[Source data]
++++++++++++++++++++

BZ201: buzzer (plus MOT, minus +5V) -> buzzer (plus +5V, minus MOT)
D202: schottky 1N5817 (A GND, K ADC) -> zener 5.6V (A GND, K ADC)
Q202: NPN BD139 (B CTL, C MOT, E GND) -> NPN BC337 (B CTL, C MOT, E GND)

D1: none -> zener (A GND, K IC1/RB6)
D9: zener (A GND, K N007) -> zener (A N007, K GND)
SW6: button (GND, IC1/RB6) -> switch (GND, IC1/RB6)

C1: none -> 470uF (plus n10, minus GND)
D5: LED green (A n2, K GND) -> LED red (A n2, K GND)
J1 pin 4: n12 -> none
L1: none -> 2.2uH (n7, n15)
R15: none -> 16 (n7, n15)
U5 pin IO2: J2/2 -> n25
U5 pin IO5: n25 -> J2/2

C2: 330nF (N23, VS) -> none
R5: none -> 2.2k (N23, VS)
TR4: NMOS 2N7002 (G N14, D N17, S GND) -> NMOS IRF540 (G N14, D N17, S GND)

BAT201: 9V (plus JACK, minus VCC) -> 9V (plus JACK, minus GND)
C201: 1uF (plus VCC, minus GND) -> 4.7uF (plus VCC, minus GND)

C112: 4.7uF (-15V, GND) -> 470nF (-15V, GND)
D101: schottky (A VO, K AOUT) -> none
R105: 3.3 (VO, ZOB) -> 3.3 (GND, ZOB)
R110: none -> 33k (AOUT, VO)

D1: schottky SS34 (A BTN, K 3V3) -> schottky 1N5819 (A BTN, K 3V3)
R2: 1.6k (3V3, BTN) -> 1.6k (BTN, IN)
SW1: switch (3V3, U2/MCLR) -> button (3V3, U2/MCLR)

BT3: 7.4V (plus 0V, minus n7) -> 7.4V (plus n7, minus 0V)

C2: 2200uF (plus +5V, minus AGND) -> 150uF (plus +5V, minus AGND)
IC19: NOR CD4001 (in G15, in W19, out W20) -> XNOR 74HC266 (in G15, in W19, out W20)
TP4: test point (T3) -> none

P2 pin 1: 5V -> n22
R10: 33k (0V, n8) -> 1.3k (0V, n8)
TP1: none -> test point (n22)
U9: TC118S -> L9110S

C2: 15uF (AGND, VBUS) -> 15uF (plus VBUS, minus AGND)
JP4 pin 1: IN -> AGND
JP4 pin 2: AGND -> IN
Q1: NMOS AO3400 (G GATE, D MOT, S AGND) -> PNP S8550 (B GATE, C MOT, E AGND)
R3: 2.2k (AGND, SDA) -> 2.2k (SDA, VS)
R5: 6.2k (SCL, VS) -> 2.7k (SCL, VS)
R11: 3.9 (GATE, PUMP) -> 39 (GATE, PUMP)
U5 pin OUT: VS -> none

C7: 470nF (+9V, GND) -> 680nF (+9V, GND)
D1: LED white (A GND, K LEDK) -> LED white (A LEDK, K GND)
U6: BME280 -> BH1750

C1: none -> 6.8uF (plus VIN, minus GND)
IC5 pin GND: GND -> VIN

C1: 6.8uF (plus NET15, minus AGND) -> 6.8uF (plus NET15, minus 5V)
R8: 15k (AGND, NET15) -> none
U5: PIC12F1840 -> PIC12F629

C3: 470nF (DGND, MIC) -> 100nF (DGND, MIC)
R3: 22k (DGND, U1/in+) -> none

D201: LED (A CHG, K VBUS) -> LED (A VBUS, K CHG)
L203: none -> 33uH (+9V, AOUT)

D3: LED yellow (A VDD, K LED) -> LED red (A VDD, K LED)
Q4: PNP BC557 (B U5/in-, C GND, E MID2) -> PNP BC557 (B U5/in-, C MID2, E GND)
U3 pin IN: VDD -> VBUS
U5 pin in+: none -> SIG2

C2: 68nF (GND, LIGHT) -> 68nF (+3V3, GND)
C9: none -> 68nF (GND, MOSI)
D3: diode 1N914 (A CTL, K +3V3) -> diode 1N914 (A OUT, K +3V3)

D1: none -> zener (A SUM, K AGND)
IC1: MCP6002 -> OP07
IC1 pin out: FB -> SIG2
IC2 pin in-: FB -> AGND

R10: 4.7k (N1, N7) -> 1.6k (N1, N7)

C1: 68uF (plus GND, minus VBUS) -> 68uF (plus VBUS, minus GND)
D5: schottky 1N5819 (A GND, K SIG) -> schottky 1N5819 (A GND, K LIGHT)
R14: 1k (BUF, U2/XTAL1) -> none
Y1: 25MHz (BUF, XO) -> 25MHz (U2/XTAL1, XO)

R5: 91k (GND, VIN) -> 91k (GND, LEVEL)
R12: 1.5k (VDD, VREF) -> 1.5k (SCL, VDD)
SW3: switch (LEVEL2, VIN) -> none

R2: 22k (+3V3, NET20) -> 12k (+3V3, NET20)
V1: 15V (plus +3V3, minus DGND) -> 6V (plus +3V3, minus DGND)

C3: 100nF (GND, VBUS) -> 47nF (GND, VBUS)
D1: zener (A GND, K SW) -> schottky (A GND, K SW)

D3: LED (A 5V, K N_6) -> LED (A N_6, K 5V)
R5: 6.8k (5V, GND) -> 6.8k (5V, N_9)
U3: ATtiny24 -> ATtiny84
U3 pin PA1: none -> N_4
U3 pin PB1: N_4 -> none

++++++++++++++++++++

_EXERCISE DIRECTIONS_: Transcribe the entries above word for word, from the first line through the line containing "D9: zener (A", and nothing else.

_TASK SOLUTION_:
BZ201: buzzer (plus MOT, minus +5V) -> buzzer (plus +5V, minus MOT)
D202: schottky 1N5817 (A GND, K ADC) -> zener 5.6V (A GND, K ADC)
Q202: NPN BD139 (B CTL, C MOT, E GND) -> NPN BC337 (B CTL, C MOT, E GND)

D1: none -> zener (A GND, K IC1/RB6)
D9: zener (A GND, K N007) -> zener (A N007, K GND)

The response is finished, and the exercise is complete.